*** Begin section ***

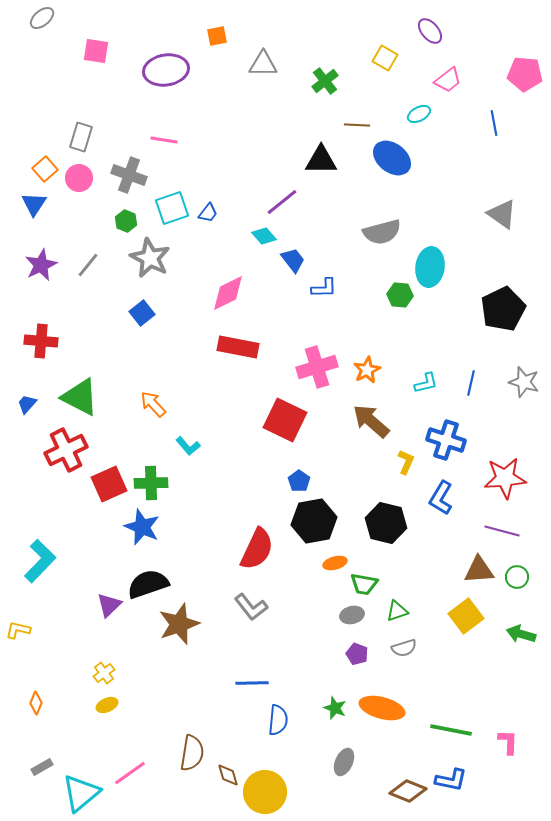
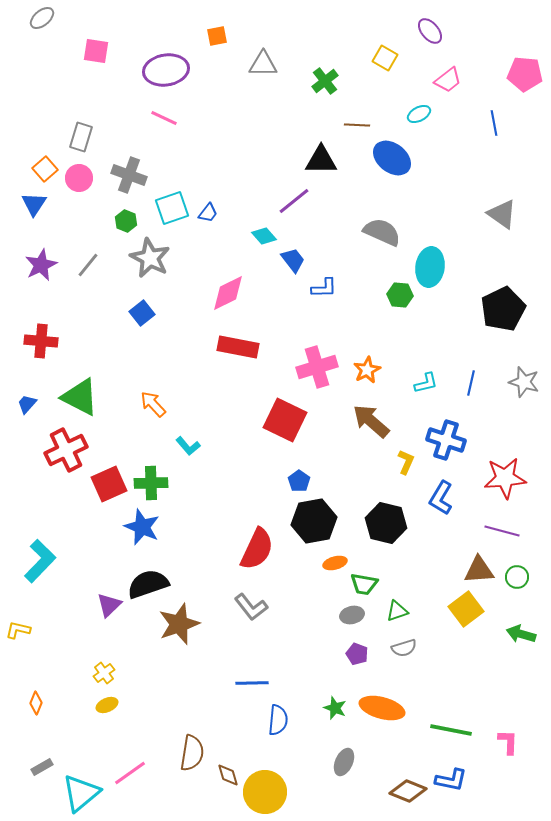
pink line at (164, 140): moved 22 px up; rotated 16 degrees clockwise
purple line at (282, 202): moved 12 px right, 1 px up
gray semicircle at (382, 232): rotated 141 degrees counterclockwise
yellow square at (466, 616): moved 7 px up
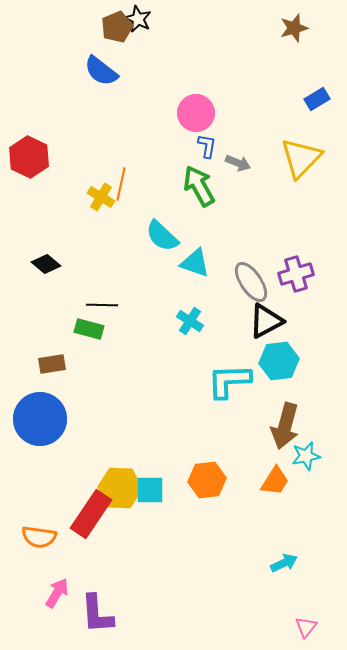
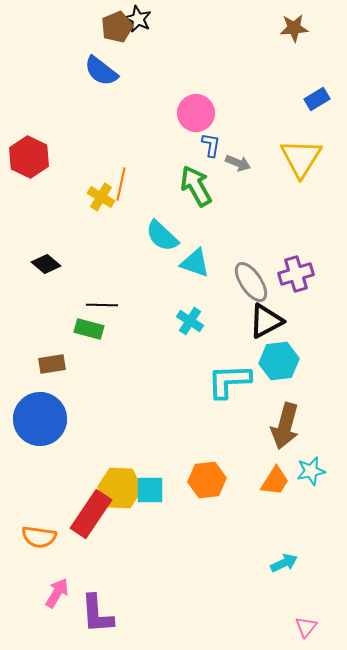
brown star: rotated 12 degrees clockwise
blue L-shape: moved 4 px right, 1 px up
yellow triangle: rotated 12 degrees counterclockwise
green arrow: moved 3 px left
cyan star: moved 5 px right, 15 px down
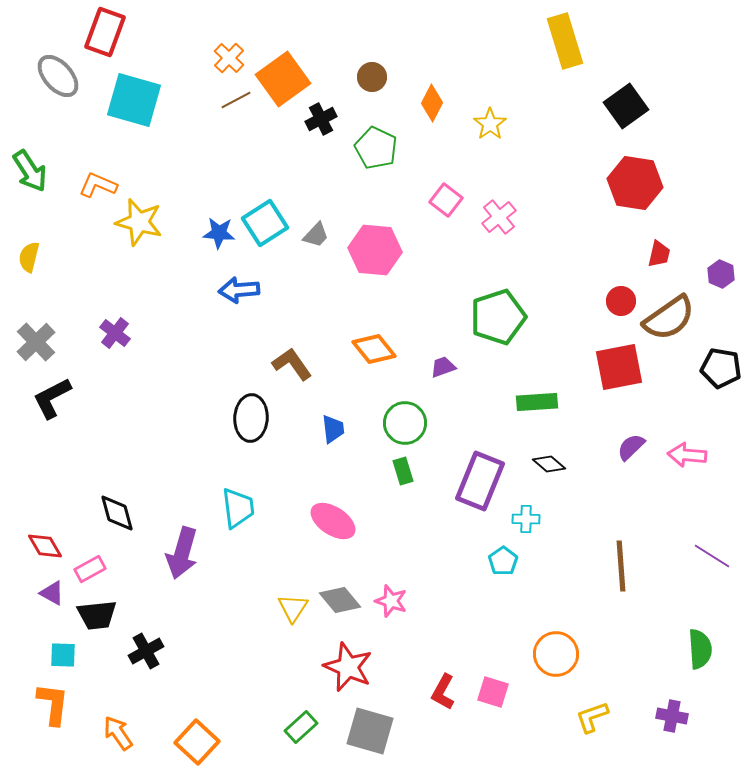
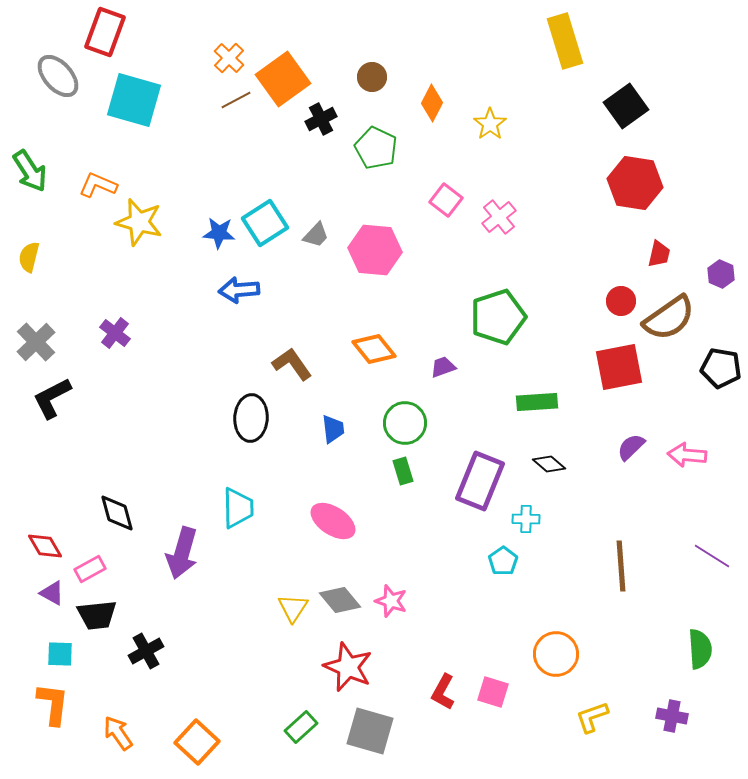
cyan trapezoid at (238, 508): rotated 6 degrees clockwise
cyan square at (63, 655): moved 3 px left, 1 px up
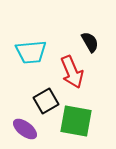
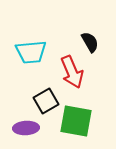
purple ellipse: moved 1 px right, 1 px up; rotated 40 degrees counterclockwise
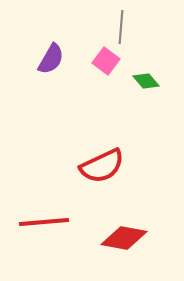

*** End section ***

» Your instructions:
What you give back should match the entries above exactly, except that pictures are dropped.

» Answer below:
pink line at (164, 140): moved 22 px up; rotated 16 degrees clockwise
purple line at (282, 202): moved 12 px right, 1 px up
gray semicircle at (382, 232): rotated 141 degrees counterclockwise
yellow square at (466, 616): moved 7 px up
brown star: rotated 12 degrees clockwise
blue L-shape: moved 4 px right, 1 px up
yellow triangle: rotated 12 degrees counterclockwise
green arrow: moved 3 px left
cyan star: moved 5 px right, 15 px down
cyan trapezoid at (238, 508): rotated 6 degrees clockwise
cyan square at (63, 655): moved 3 px left, 1 px up
purple ellipse: moved 1 px right, 1 px up; rotated 40 degrees counterclockwise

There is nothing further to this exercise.